**Problem to solve:** Match on the string "TICK" in the entries below and return every matching line.
### Excerpted records ###
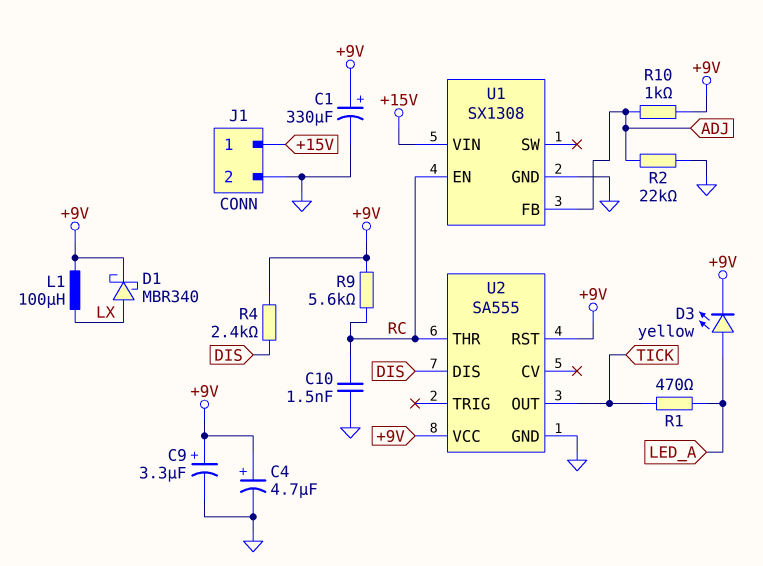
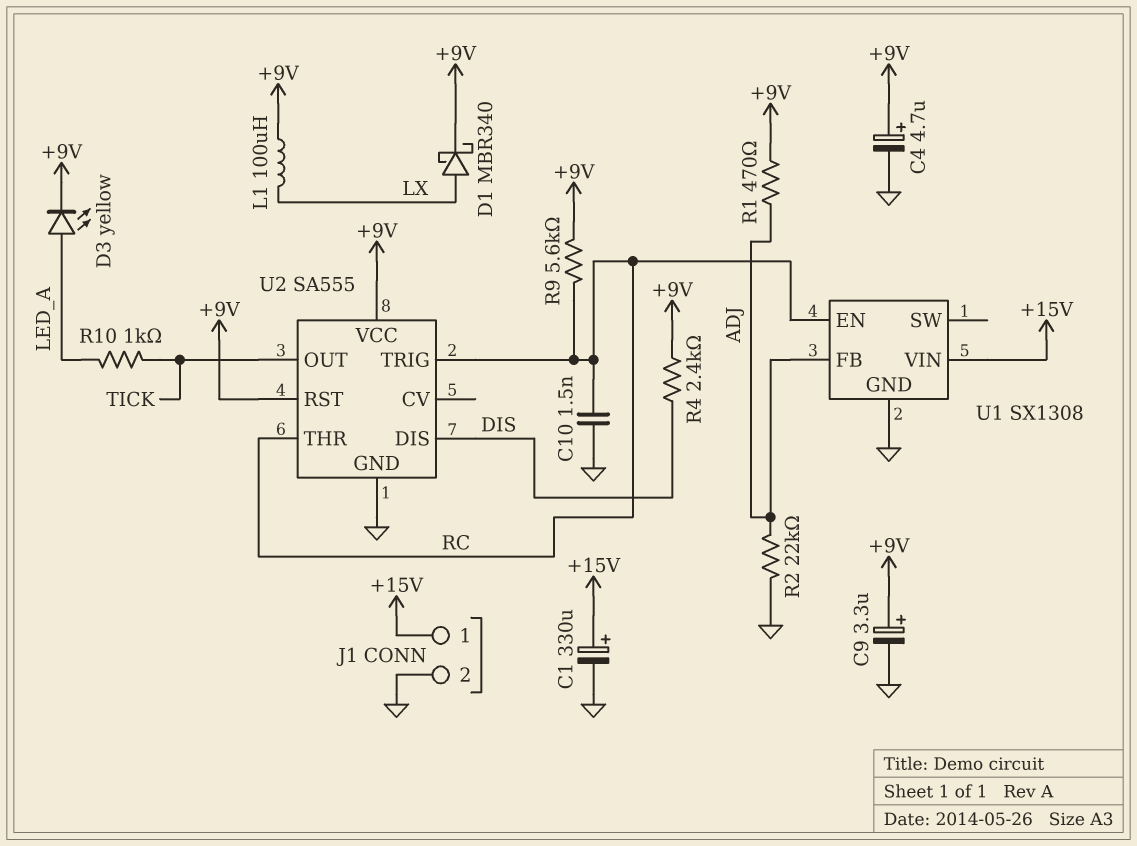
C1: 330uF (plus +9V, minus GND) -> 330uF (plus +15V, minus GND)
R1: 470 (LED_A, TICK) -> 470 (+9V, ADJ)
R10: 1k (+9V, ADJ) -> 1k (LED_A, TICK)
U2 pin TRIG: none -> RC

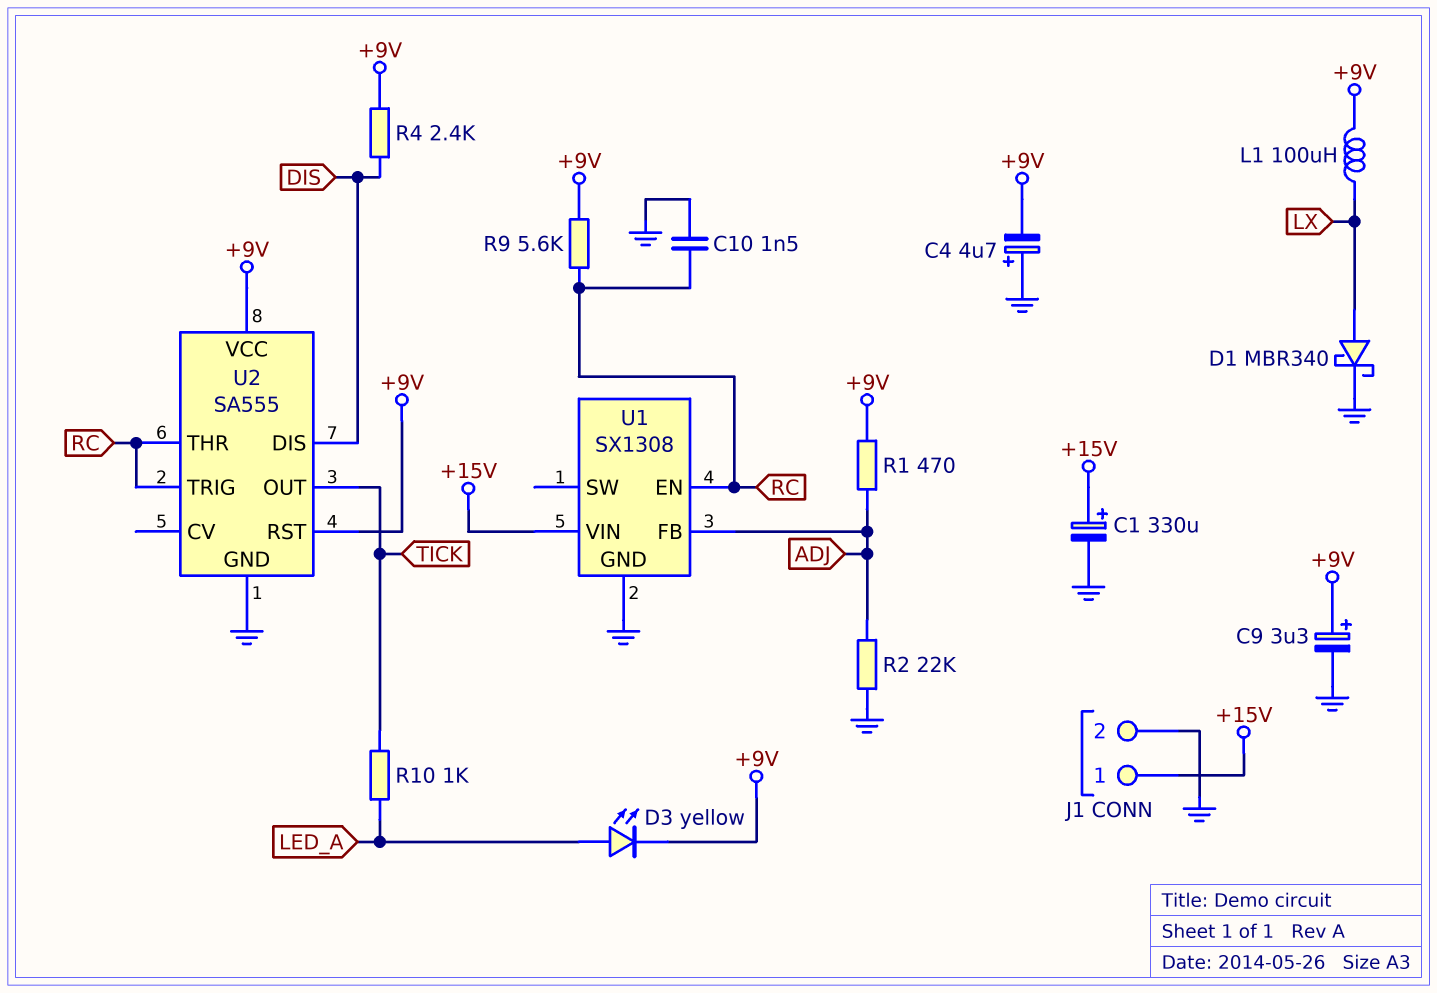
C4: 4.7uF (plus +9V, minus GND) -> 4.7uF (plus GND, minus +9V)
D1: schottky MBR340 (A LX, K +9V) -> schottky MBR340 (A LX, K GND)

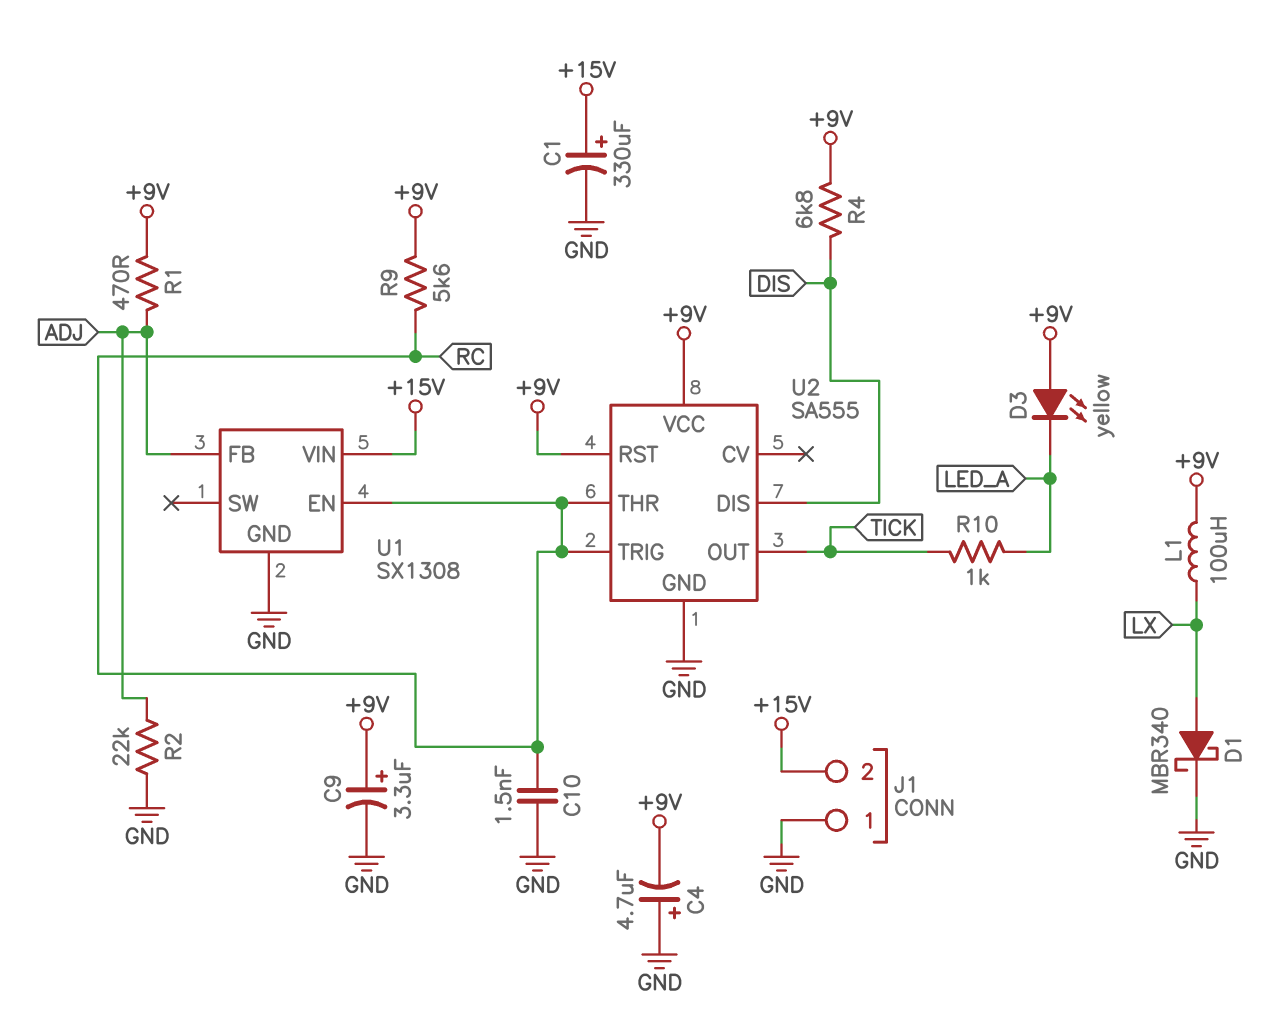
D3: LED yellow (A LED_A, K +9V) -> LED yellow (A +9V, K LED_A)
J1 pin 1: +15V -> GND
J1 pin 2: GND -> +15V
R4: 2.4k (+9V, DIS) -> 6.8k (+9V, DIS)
###
**Response to this exercise:**
R1: 470 (LED_A, TICK) -> 470 (+9V, ADJ)
R10: 1k (+9V, ADJ) -> 1k (LED_A, TICK)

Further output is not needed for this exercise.